EXERCISE:
The records that appear below are to be restated word for word.

ENTRIES PROVIDED below:

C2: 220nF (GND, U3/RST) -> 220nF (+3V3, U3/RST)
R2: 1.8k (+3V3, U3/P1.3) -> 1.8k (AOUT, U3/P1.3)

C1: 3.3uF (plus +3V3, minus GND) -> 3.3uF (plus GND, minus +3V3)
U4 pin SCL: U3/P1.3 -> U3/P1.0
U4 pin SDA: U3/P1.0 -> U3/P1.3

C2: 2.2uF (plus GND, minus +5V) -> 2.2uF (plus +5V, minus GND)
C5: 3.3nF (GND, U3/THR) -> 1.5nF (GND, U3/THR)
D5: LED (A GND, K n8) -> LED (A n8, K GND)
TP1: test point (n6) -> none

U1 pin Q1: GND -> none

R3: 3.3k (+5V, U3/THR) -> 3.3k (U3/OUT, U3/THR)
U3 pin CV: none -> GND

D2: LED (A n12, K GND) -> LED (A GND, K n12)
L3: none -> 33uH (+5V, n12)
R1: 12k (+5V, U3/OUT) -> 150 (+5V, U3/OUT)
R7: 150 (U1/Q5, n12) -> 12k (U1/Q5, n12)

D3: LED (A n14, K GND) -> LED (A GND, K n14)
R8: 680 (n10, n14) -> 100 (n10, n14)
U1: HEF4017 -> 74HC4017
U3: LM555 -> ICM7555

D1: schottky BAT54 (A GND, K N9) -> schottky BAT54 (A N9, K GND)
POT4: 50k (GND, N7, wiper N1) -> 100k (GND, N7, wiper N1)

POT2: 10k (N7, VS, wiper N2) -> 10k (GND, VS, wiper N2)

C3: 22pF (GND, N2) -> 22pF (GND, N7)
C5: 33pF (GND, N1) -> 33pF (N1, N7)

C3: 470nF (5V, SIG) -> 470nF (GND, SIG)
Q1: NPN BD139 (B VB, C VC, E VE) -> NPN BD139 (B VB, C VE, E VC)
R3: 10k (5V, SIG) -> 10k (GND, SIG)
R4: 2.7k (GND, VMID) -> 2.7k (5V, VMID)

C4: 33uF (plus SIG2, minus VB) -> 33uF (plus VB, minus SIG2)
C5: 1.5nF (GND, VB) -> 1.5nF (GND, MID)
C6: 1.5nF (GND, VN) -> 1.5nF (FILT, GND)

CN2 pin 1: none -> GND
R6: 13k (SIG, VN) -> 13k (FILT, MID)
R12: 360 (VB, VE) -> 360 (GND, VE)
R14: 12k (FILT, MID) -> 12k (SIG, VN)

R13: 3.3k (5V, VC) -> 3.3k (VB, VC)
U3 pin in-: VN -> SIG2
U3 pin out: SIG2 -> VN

End of ENTRIES PROVIDED.

ANSWER SECTION:
C2: 220nF (GND, U3/RST) -> 220nF (+3V3, U3/RST)
R2: 1.8k (+3V3, U3/P1.3) -> 1.8k (AOUT, U3/P1.3)

C1: 3.3uF (plus +3V3, minus GND) -> 3.3uF (plus GND, minus +3V3)
U4 pin SCL: U3/P1.3 -> U3/P1.0
U4 pin SDA: U3/P1.0 -> U3/P1.3

C2: 2.2uF (plus GND, minus +5V) -> 2.2uF (plus +5V, minus GND)
C5: 3.3nF (GND, U3/THR) -> 1.5nF (GND, U3/THR)
D5: LED (A GND, K n8) -> LED (A n8, K GND)
TP1: test point (n6) -> none

U1 pin Q1: GND -> none

R3: 3.3k (+5V, U3/THR) -> 3.3k (U3/OUT, U3/THR)
U3 pin CV: none -> GND

D2: LED (A n12, K GND) -> LED (A GND, K n12)
L3: none -> 33uH (+5V, n12)
R1: 12k (+5V, U3/OUT) -> 150 (+5V, U3/OUT)
R7: 150 (U1/Q5, n12) -> 12k (U1/Q5, n12)

D3: LED (A n14, K GND) -> LED (A GND, K n14)
R8: 680 (n10, n14) -> 100 (n10, n14)
U1: HEF4017 -> 74HC4017
U3: LM555 -> ICM7555

D1: schottky BAT54 (A GND, K N9) -> schottky BAT54 (A N9, K GND)
POT4: 50k (GND, N7, wiper N1) -> 100k (GND, N7, wiper N1)

POT2: 10k (N7, VS, wiper N2) -> 10k (GND, VS, wiper N2)

C3: 22pF (GND, N2) -> 22pF (GND, N7)
C5: 33pF (GND, N1) -> 33pF (N1, N7)

C3: 470nF (5V, SIG) -> 470nF (GND, SIG)
Q1: NPN BD139 (B VB, C VC, E VE) -> NPN BD139 (B VB, C VE, E VC)
R3: 10k (5V, SIG) -> 10k (GND, SIG)
R4: 2.7k (GND, VMID) -> 2.7k (5V, VMID)

C4: 33uF (plus SIG2, minus VB) -> 33uF (plus VB, minus SIG2)
C5: 1.5nF (GND, VB) -> 1.5nF (GND, MID)
C6: 1.5nF (GND, VN) -> 1.5nF (FILT, GND)

CN2 pin 1: none -> GND
R6: 13k (SIG, VN) -> 13k (FILT, MID)
R12: 360 (VB, VE) -> 360 (GND, VE)
R14: 12k (FILT, MID) -> 12k (SIG, VN)

R13: 3.3k (5V, VC) -> 3.3k (VB, VC)
U3 pin in-: VN -> SIG2
U3 pin out: SIG2 -> VN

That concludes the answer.